▶ Entries shown

___

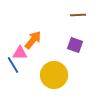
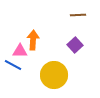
orange arrow: rotated 36 degrees counterclockwise
purple square: rotated 28 degrees clockwise
pink triangle: moved 2 px up
blue line: rotated 30 degrees counterclockwise
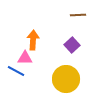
purple square: moved 3 px left
pink triangle: moved 5 px right, 7 px down
blue line: moved 3 px right, 6 px down
yellow circle: moved 12 px right, 4 px down
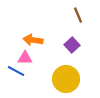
brown line: rotated 70 degrees clockwise
orange arrow: rotated 84 degrees counterclockwise
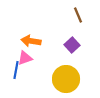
orange arrow: moved 2 px left, 1 px down
pink triangle: rotated 21 degrees counterclockwise
blue line: moved 1 px up; rotated 72 degrees clockwise
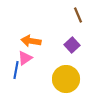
pink triangle: rotated 14 degrees counterclockwise
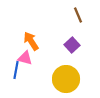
orange arrow: rotated 48 degrees clockwise
pink triangle: rotated 49 degrees clockwise
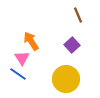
pink triangle: moved 3 px left; rotated 42 degrees clockwise
blue line: moved 2 px right, 4 px down; rotated 66 degrees counterclockwise
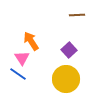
brown line: moved 1 px left; rotated 70 degrees counterclockwise
purple square: moved 3 px left, 5 px down
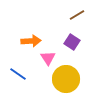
brown line: rotated 28 degrees counterclockwise
orange arrow: rotated 120 degrees clockwise
purple square: moved 3 px right, 8 px up; rotated 14 degrees counterclockwise
pink triangle: moved 26 px right
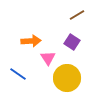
yellow circle: moved 1 px right, 1 px up
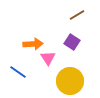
orange arrow: moved 2 px right, 3 px down
blue line: moved 2 px up
yellow circle: moved 3 px right, 3 px down
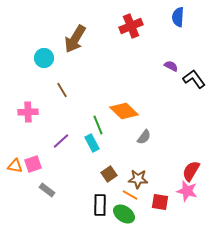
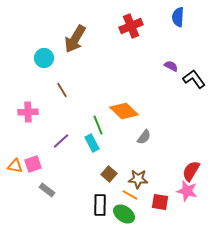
brown square: rotated 14 degrees counterclockwise
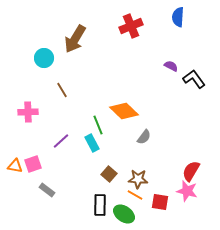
orange line: moved 5 px right
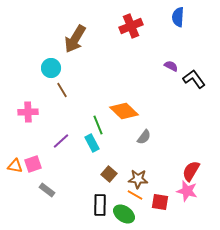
cyan circle: moved 7 px right, 10 px down
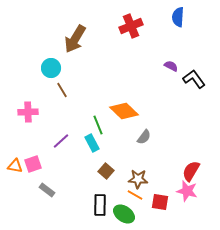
brown square: moved 3 px left, 3 px up
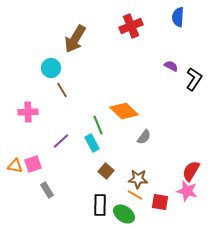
black L-shape: rotated 70 degrees clockwise
gray rectangle: rotated 21 degrees clockwise
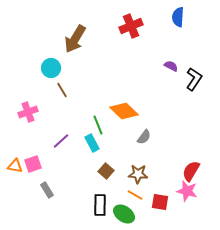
pink cross: rotated 18 degrees counterclockwise
brown star: moved 5 px up
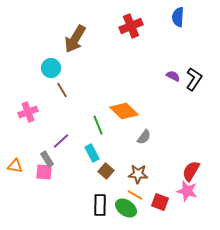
purple semicircle: moved 2 px right, 10 px down
cyan rectangle: moved 10 px down
pink square: moved 11 px right, 8 px down; rotated 24 degrees clockwise
gray rectangle: moved 31 px up
red square: rotated 12 degrees clockwise
green ellipse: moved 2 px right, 6 px up
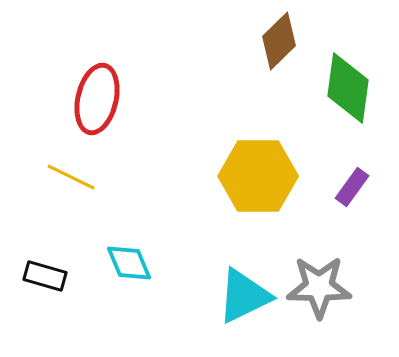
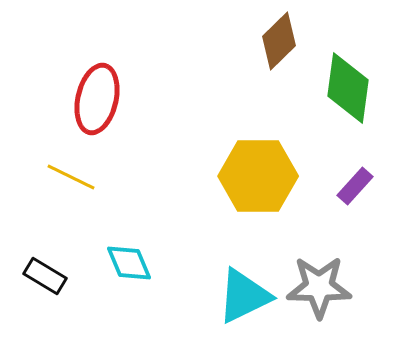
purple rectangle: moved 3 px right, 1 px up; rotated 6 degrees clockwise
black rectangle: rotated 15 degrees clockwise
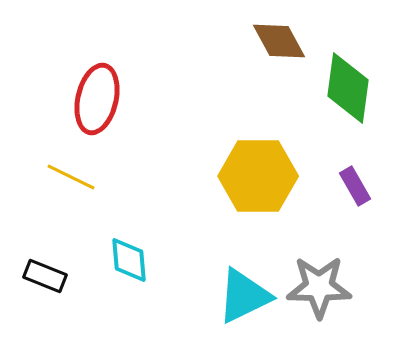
brown diamond: rotated 74 degrees counterclockwise
purple rectangle: rotated 72 degrees counterclockwise
cyan diamond: moved 3 px up; rotated 18 degrees clockwise
black rectangle: rotated 9 degrees counterclockwise
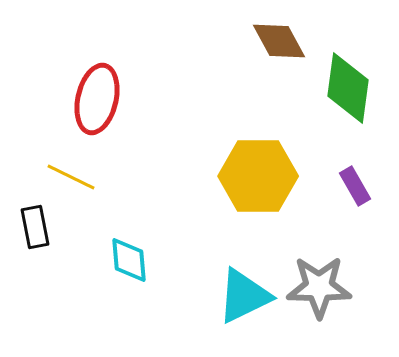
black rectangle: moved 10 px left, 49 px up; rotated 57 degrees clockwise
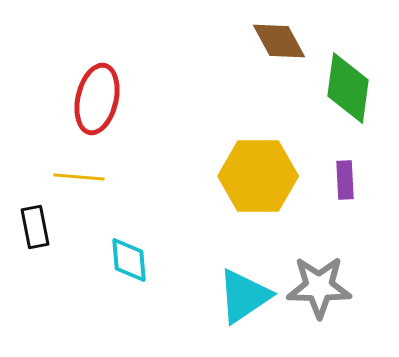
yellow line: moved 8 px right; rotated 21 degrees counterclockwise
purple rectangle: moved 10 px left, 6 px up; rotated 27 degrees clockwise
cyan triangle: rotated 8 degrees counterclockwise
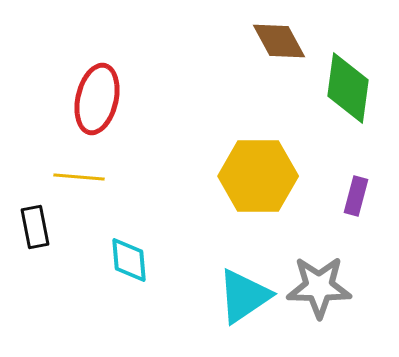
purple rectangle: moved 11 px right, 16 px down; rotated 18 degrees clockwise
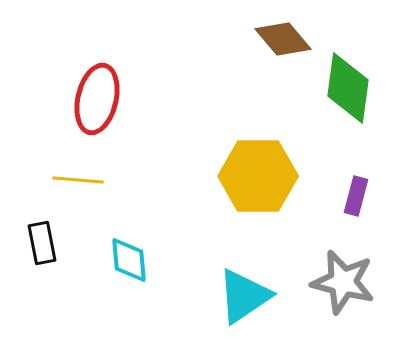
brown diamond: moved 4 px right, 2 px up; rotated 12 degrees counterclockwise
yellow line: moved 1 px left, 3 px down
black rectangle: moved 7 px right, 16 px down
gray star: moved 24 px right, 5 px up; rotated 14 degrees clockwise
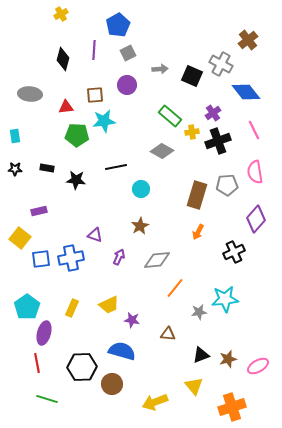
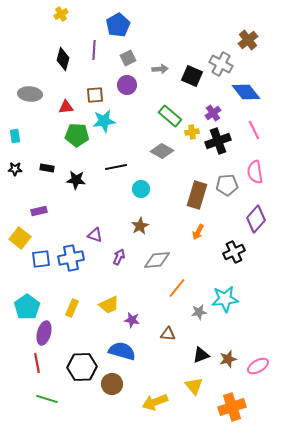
gray square at (128, 53): moved 5 px down
orange line at (175, 288): moved 2 px right
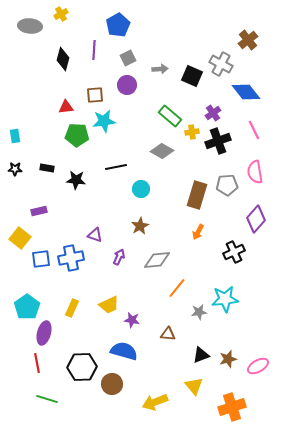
gray ellipse at (30, 94): moved 68 px up
blue semicircle at (122, 351): moved 2 px right
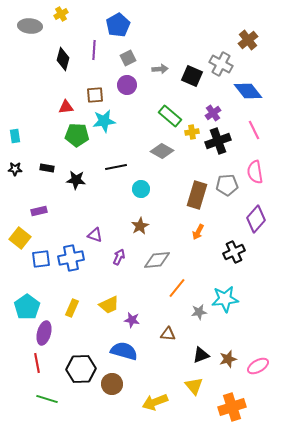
blue diamond at (246, 92): moved 2 px right, 1 px up
black hexagon at (82, 367): moved 1 px left, 2 px down
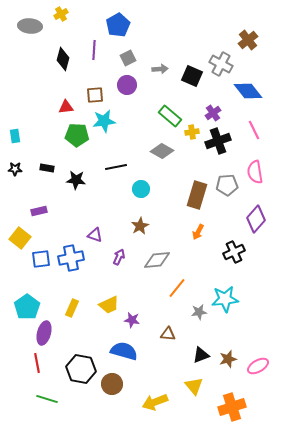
black hexagon at (81, 369): rotated 12 degrees clockwise
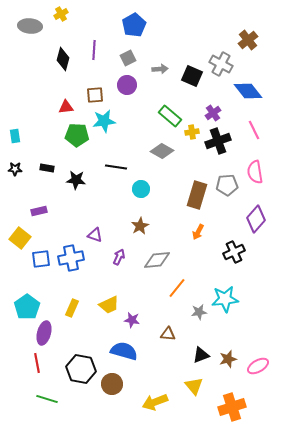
blue pentagon at (118, 25): moved 16 px right
black line at (116, 167): rotated 20 degrees clockwise
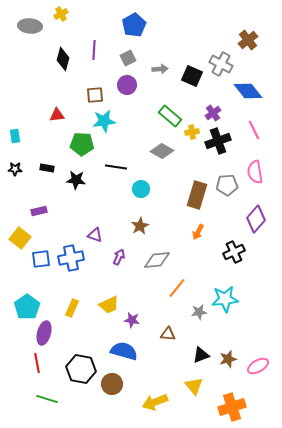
red triangle at (66, 107): moved 9 px left, 8 px down
green pentagon at (77, 135): moved 5 px right, 9 px down
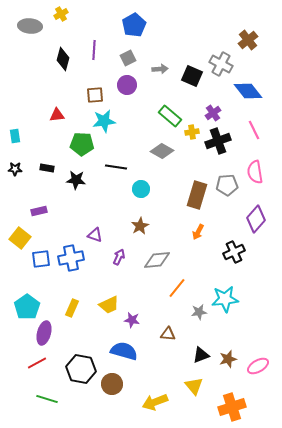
red line at (37, 363): rotated 72 degrees clockwise
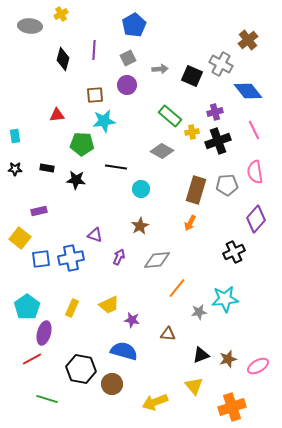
purple cross at (213, 113): moved 2 px right, 1 px up; rotated 21 degrees clockwise
brown rectangle at (197, 195): moved 1 px left, 5 px up
orange arrow at (198, 232): moved 8 px left, 9 px up
red line at (37, 363): moved 5 px left, 4 px up
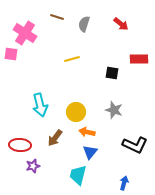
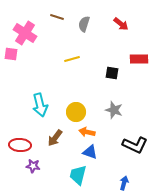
blue triangle: rotated 49 degrees counterclockwise
purple star: rotated 24 degrees clockwise
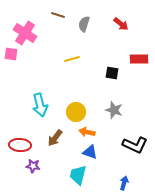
brown line: moved 1 px right, 2 px up
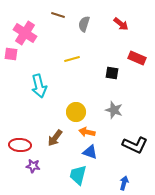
red rectangle: moved 2 px left, 1 px up; rotated 24 degrees clockwise
cyan arrow: moved 1 px left, 19 px up
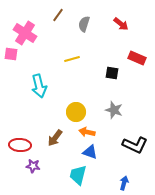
brown line: rotated 72 degrees counterclockwise
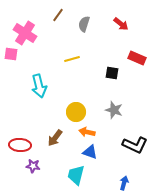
cyan trapezoid: moved 2 px left
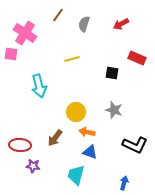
red arrow: rotated 112 degrees clockwise
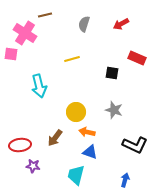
brown line: moved 13 px left; rotated 40 degrees clockwise
red ellipse: rotated 10 degrees counterclockwise
blue arrow: moved 1 px right, 3 px up
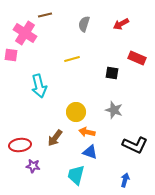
pink square: moved 1 px down
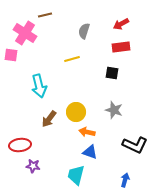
gray semicircle: moved 7 px down
red rectangle: moved 16 px left, 11 px up; rotated 30 degrees counterclockwise
brown arrow: moved 6 px left, 19 px up
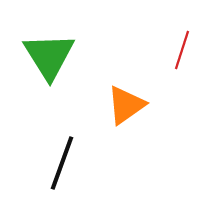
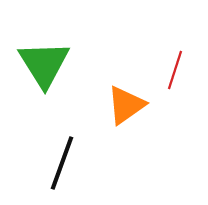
red line: moved 7 px left, 20 px down
green triangle: moved 5 px left, 8 px down
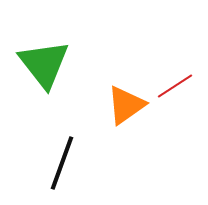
green triangle: rotated 6 degrees counterclockwise
red line: moved 16 px down; rotated 39 degrees clockwise
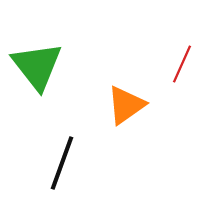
green triangle: moved 7 px left, 2 px down
red line: moved 7 px right, 22 px up; rotated 33 degrees counterclockwise
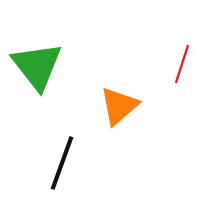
red line: rotated 6 degrees counterclockwise
orange triangle: moved 7 px left, 1 px down; rotated 6 degrees counterclockwise
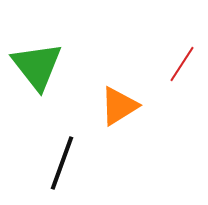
red line: rotated 15 degrees clockwise
orange triangle: rotated 9 degrees clockwise
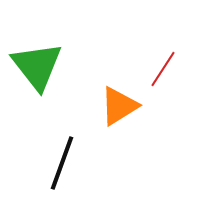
red line: moved 19 px left, 5 px down
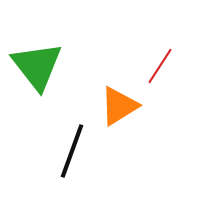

___

▶ The task
Copy all of the lines above verbatim, leaving out the pictures.

▶ Correct output
orange arrow: rotated 36 degrees counterclockwise
purple square: rotated 28 degrees clockwise
pink triangle: moved 2 px up
blue line: rotated 30 degrees counterclockwise
purple square: moved 3 px left
pink triangle: moved 5 px right, 7 px down
blue line: moved 3 px right, 6 px down
yellow circle: moved 12 px right, 4 px down
brown line: rotated 70 degrees clockwise
orange arrow: rotated 84 degrees counterclockwise
orange arrow: moved 2 px left, 1 px down
pink triangle: rotated 21 degrees counterclockwise
blue line: moved 1 px up; rotated 72 degrees clockwise
pink triangle: rotated 14 degrees counterclockwise
orange arrow: rotated 48 degrees clockwise
pink triangle: rotated 49 degrees clockwise
pink triangle: moved 3 px left; rotated 42 degrees clockwise
blue line: moved 2 px right, 4 px down; rotated 66 degrees counterclockwise
brown line: moved 1 px left; rotated 70 degrees counterclockwise
purple square: moved 3 px left, 5 px down
brown line: rotated 28 degrees counterclockwise
orange arrow: rotated 120 degrees clockwise
purple square: moved 3 px right, 8 px up; rotated 14 degrees counterclockwise
pink triangle: moved 26 px right
yellow circle: moved 1 px right, 1 px up
orange arrow: moved 2 px right, 3 px down
blue line: moved 2 px up
yellow circle: moved 3 px right, 3 px down
brown square: rotated 14 degrees counterclockwise
orange line: moved 5 px right
cyan circle: moved 7 px right, 10 px down
brown square: moved 3 px left, 3 px up
black L-shape: rotated 70 degrees clockwise
gray rectangle: rotated 21 degrees clockwise
pink cross: rotated 18 degrees counterclockwise
brown star: moved 5 px up
purple semicircle: moved 2 px right, 10 px down
cyan rectangle: moved 10 px down
pink square: moved 11 px right, 8 px down; rotated 24 degrees clockwise
gray rectangle: moved 31 px up
red square: rotated 12 degrees clockwise
green ellipse: moved 2 px right, 6 px up
purple rectangle: moved 3 px right, 1 px up; rotated 6 degrees clockwise
black rectangle: rotated 15 degrees clockwise
brown diamond: rotated 74 degrees counterclockwise
purple rectangle: rotated 72 degrees counterclockwise
cyan diamond: moved 3 px up; rotated 18 degrees clockwise
black rectangle: rotated 9 degrees counterclockwise
black rectangle: moved 10 px left, 49 px up; rotated 57 degrees clockwise
yellow line: moved 8 px right; rotated 21 degrees counterclockwise
purple rectangle: moved 10 px left, 6 px up; rotated 27 degrees clockwise
cyan triangle: rotated 8 degrees counterclockwise
purple rectangle: moved 11 px right, 16 px down; rotated 18 degrees clockwise
brown diamond: moved 4 px right, 2 px up; rotated 12 degrees counterclockwise
yellow line: moved 1 px left, 3 px down
black rectangle: moved 7 px right, 16 px down
gray star: moved 24 px right, 5 px up; rotated 14 degrees clockwise
gray square at (128, 53): moved 5 px down
orange line at (175, 288): moved 2 px right
gray ellipse at (30, 94): moved 68 px up
blue semicircle at (122, 351): moved 2 px right
blue diamond at (246, 92): moved 2 px right, 1 px up
black hexagon at (82, 367): moved 1 px left, 2 px down
black hexagon at (81, 369): rotated 12 degrees clockwise
blue pentagon at (118, 25): moved 16 px right
black line at (116, 167): rotated 20 degrees clockwise
red triangle at (66, 107): moved 9 px left, 8 px down
green pentagon at (77, 135): moved 5 px right, 9 px down
red line at (37, 363): rotated 72 degrees clockwise
purple cross at (213, 113): moved 2 px right, 1 px up; rotated 21 degrees clockwise
brown rectangle at (197, 195): moved 1 px left, 5 px up
orange arrow at (198, 232): moved 8 px left, 9 px up
red line at (37, 363): moved 5 px left, 4 px up
blue triangle: rotated 49 degrees counterclockwise
purple star: rotated 24 degrees clockwise
brown line: moved 1 px right, 2 px up
red rectangle: moved 2 px left, 1 px up; rotated 24 degrees clockwise
cyan arrow: moved 1 px left, 19 px up
brown line: rotated 72 degrees counterclockwise
cyan trapezoid: moved 2 px left
red arrow: rotated 112 degrees clockwise
brown line: moved 13 px left; rotated 40 degrees clockwise
red ellipse: rotated 10 degrees counterclockwise
blue arrow: moved 1 px right, 3 px up
pink square: moved 1 px down
gray semicircle: moved 7 px down
red rectangle: moved 16 px left, 11 px up; rotated 30 degrees counterclockwise
brown arrow: moved 6 px left, 19 px up
red line: moved 7 px left, 20 px down
green triangle: moved 5 px left, 8 px down
green triangle: rotated 6 degrees counterclockwise
red line: moved 16 px down; rotated 39 degrees clockwise
green triangle: moved 7 px left, 2 px down
red line: moved 7 px right, 22 px up; rotated 33 degrees counterclockwise
red line: rotated 6 degrees counterclockwise
orange triangle: moved 7 px left, 1 px down; rotated 6 degrees counterclockwise
red line: rotated 15 degrees clockwise
orange triangle: rotated 9 degrees clockwise
red line: moved 19 px left, 5 px down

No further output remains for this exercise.